DIRECTIONS:
Needed from the data below: every line from the one with "(494, 260) = (400, 232): red button -> none" up to and including the one with "(327, 355) = (500, 760): brown", repeated exactly and with nothing else.

Content starts

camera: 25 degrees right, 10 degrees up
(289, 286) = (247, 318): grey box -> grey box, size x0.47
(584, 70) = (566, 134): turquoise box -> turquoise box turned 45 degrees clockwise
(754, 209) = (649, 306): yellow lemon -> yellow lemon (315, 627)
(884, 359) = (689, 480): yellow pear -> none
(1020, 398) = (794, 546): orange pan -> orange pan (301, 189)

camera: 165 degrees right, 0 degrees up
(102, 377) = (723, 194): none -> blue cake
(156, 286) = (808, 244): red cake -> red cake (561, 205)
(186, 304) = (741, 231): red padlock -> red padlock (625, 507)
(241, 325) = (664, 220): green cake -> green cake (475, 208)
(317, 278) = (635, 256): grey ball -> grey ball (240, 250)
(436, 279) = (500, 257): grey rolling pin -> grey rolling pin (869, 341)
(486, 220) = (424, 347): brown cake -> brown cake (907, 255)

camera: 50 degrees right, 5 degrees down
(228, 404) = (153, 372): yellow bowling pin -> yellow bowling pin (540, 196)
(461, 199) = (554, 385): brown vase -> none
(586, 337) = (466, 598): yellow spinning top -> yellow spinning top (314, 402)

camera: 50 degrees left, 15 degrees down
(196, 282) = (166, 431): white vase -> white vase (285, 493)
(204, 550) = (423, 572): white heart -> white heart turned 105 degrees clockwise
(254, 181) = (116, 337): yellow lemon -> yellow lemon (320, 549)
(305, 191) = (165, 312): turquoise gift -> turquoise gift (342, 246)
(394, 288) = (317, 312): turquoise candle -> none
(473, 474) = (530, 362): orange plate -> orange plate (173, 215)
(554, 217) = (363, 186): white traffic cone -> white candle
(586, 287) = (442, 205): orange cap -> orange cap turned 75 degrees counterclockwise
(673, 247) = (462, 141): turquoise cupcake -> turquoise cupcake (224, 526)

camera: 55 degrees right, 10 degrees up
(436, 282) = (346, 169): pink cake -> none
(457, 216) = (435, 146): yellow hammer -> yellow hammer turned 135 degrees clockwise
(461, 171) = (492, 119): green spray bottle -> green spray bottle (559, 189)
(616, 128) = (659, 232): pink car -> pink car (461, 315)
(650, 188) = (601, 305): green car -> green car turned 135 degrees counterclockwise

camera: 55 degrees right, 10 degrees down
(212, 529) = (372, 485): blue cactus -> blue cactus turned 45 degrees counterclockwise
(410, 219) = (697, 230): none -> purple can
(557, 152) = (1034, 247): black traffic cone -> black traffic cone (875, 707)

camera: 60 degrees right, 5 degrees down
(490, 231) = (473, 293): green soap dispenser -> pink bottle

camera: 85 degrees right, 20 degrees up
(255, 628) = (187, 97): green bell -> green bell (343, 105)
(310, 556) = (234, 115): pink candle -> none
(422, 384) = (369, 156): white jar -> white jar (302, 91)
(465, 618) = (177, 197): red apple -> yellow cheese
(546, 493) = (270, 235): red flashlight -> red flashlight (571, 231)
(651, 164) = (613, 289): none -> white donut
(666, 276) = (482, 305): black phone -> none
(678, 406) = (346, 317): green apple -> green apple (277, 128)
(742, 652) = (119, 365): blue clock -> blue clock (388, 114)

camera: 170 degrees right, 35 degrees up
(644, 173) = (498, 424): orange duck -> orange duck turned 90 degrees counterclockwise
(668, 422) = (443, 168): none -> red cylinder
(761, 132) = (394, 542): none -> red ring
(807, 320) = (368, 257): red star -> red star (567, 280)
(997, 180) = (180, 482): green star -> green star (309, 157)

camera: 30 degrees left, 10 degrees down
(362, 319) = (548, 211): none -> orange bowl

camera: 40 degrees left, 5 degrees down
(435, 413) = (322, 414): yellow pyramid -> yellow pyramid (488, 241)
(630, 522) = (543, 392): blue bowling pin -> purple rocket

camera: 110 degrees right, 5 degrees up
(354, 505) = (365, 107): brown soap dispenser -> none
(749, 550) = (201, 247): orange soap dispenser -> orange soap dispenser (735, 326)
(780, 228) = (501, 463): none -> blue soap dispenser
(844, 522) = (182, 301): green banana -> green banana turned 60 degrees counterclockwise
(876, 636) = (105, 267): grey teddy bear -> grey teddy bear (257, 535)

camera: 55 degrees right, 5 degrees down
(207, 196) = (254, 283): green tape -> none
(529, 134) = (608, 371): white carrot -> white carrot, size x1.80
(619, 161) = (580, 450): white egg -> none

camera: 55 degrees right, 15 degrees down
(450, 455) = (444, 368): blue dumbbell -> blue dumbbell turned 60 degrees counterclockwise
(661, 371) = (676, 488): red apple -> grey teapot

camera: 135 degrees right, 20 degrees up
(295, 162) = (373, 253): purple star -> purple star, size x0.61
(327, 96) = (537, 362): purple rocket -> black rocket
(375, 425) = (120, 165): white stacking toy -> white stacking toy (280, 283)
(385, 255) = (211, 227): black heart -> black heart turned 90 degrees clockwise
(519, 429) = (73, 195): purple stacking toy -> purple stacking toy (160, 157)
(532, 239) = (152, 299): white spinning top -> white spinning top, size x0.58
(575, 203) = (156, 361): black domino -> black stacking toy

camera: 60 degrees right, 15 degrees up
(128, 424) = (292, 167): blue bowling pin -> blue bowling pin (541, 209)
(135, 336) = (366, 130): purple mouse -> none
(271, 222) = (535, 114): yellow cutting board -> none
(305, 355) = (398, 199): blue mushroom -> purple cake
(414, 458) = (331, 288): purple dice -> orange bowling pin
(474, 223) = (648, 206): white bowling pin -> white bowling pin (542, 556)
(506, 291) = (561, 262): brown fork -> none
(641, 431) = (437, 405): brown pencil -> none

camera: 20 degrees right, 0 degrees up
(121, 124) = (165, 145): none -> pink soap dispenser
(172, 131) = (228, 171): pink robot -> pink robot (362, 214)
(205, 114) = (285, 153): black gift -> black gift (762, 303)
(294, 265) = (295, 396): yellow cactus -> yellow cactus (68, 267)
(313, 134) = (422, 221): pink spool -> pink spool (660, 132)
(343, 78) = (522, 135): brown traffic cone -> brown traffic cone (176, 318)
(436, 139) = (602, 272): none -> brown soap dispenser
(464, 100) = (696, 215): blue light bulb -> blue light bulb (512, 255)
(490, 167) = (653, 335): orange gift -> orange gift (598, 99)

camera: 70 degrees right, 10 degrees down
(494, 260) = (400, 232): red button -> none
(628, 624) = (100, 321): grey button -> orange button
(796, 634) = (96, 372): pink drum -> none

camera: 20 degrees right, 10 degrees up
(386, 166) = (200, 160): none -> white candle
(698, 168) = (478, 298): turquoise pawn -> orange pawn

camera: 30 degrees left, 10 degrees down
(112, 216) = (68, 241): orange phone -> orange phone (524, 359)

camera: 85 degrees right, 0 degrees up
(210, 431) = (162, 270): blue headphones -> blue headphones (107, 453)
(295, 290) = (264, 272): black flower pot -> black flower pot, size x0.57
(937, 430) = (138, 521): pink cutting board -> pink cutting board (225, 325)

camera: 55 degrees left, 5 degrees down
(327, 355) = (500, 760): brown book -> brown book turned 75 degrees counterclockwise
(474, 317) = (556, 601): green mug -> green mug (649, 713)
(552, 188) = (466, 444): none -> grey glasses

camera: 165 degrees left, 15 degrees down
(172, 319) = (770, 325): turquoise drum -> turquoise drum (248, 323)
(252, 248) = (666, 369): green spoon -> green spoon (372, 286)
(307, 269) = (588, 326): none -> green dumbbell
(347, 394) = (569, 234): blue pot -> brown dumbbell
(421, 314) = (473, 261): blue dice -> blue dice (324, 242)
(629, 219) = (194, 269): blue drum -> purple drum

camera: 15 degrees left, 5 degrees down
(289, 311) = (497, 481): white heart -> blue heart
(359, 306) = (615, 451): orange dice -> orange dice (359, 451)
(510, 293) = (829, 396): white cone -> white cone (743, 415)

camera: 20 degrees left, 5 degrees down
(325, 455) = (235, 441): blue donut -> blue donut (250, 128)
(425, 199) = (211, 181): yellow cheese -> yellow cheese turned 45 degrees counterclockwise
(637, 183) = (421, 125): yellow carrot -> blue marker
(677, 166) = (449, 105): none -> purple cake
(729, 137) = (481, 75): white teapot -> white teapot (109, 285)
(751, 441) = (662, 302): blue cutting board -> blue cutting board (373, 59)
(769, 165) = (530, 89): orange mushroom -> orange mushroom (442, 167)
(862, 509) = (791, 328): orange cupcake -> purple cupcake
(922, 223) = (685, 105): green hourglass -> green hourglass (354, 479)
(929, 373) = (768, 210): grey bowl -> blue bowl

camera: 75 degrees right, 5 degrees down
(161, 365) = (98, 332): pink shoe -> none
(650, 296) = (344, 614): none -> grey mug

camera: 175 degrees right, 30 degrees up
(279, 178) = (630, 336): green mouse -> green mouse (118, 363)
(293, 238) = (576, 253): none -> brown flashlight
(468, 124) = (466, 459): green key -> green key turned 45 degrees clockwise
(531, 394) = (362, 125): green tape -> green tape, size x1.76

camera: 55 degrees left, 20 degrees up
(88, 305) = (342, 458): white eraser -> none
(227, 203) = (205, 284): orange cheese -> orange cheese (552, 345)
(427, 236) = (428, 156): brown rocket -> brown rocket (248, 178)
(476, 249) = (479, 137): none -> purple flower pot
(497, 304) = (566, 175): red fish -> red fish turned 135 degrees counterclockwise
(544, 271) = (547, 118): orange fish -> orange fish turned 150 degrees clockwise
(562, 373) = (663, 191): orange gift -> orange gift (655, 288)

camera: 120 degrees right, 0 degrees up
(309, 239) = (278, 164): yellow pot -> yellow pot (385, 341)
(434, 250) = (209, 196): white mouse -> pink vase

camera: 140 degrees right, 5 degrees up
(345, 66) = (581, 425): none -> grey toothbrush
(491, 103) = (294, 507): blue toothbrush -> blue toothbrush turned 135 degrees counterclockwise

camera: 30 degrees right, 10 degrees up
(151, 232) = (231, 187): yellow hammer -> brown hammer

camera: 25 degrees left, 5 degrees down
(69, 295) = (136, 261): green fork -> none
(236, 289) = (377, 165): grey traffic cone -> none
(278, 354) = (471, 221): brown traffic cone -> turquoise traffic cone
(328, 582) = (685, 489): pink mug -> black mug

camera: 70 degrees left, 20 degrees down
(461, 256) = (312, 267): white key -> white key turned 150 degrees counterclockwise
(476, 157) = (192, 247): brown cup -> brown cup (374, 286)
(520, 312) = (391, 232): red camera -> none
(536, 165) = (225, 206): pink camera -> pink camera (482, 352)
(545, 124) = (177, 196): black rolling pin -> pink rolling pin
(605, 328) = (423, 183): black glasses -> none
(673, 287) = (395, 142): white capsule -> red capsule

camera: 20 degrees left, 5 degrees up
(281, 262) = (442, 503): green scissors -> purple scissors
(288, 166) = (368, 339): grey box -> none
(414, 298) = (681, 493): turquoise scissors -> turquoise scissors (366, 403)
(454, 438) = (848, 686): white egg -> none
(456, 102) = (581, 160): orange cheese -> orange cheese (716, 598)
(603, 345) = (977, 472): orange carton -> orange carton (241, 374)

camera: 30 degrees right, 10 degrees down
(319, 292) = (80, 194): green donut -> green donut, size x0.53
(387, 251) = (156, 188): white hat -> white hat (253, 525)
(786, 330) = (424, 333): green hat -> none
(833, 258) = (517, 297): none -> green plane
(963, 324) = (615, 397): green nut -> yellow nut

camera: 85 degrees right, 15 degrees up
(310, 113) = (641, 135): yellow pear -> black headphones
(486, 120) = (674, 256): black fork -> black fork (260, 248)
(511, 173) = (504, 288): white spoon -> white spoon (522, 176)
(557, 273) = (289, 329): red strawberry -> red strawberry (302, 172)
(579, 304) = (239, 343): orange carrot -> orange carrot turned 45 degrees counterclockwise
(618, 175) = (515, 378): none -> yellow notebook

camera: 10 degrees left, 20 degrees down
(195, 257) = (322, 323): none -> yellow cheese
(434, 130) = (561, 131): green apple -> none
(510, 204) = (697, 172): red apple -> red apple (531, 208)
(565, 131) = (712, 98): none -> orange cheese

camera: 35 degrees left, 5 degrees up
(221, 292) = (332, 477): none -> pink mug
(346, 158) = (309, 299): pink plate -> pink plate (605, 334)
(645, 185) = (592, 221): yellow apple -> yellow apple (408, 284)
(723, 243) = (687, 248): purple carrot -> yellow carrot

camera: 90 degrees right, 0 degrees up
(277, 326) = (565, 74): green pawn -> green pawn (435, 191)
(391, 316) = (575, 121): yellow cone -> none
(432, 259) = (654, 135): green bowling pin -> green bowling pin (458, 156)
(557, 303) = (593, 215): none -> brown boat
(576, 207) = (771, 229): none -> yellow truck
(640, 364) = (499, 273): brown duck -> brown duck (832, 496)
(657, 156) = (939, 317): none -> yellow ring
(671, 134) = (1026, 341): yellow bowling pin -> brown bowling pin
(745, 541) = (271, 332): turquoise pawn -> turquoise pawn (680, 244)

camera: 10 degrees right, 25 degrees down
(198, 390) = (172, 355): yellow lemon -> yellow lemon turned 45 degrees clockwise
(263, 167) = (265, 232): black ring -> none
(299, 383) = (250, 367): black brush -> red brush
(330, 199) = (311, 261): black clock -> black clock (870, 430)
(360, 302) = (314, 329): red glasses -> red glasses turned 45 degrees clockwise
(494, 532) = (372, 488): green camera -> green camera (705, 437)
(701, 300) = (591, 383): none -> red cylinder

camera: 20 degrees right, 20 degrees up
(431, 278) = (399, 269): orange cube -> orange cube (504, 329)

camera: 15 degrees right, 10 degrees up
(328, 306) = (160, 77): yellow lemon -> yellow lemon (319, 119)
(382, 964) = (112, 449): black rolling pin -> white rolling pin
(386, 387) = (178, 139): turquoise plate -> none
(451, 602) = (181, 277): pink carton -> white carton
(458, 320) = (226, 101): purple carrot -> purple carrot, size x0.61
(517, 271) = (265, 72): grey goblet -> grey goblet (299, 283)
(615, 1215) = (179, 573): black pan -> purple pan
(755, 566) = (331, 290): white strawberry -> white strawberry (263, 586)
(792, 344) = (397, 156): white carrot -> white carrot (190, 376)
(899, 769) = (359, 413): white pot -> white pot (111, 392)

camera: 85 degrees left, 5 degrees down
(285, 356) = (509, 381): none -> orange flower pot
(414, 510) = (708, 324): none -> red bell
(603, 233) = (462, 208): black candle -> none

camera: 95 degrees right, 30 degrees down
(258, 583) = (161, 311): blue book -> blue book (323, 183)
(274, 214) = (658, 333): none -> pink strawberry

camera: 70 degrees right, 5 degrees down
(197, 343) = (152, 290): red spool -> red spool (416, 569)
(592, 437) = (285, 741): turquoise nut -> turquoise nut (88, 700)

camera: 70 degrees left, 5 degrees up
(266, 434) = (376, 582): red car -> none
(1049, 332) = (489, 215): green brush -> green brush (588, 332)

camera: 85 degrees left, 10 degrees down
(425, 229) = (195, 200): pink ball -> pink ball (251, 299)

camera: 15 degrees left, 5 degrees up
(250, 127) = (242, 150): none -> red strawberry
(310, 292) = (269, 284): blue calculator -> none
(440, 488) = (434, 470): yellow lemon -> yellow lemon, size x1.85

Content ends

WORKED SOLUTION:
(494, 260) = (400, 232): red button -> none
(628, 624) = (100, 321): grey button -> orange button
(796, 634) = (96, 372): pink drum -> none

camera: 20 degrees right, 10 degrees up
(386, 166) = (200, 160): none -> white candle
(698, 168) = (478, 298): turquoise pawn -> orange pawn

camera: 30 degrees left, 10 degrees down
(112, 216) = (68, 241): orange phone -> orange phone (524, 359)

camera: 85 degrees right, 0 degrees up
(210, 431) = (162, 270): blue headphones -> blue headphones (107, 453)
(295, 290) = (264, 272): black flower pot -> black flower pot, size x0.57
(937, 430) = (138, 521): pink cutting board -> pink cutting board (225, 325)

camera: 55 degrees left, 5 degrees down
(327, 355) = (500, 760): brown book -> brown book turned 75 degrees counterclockwise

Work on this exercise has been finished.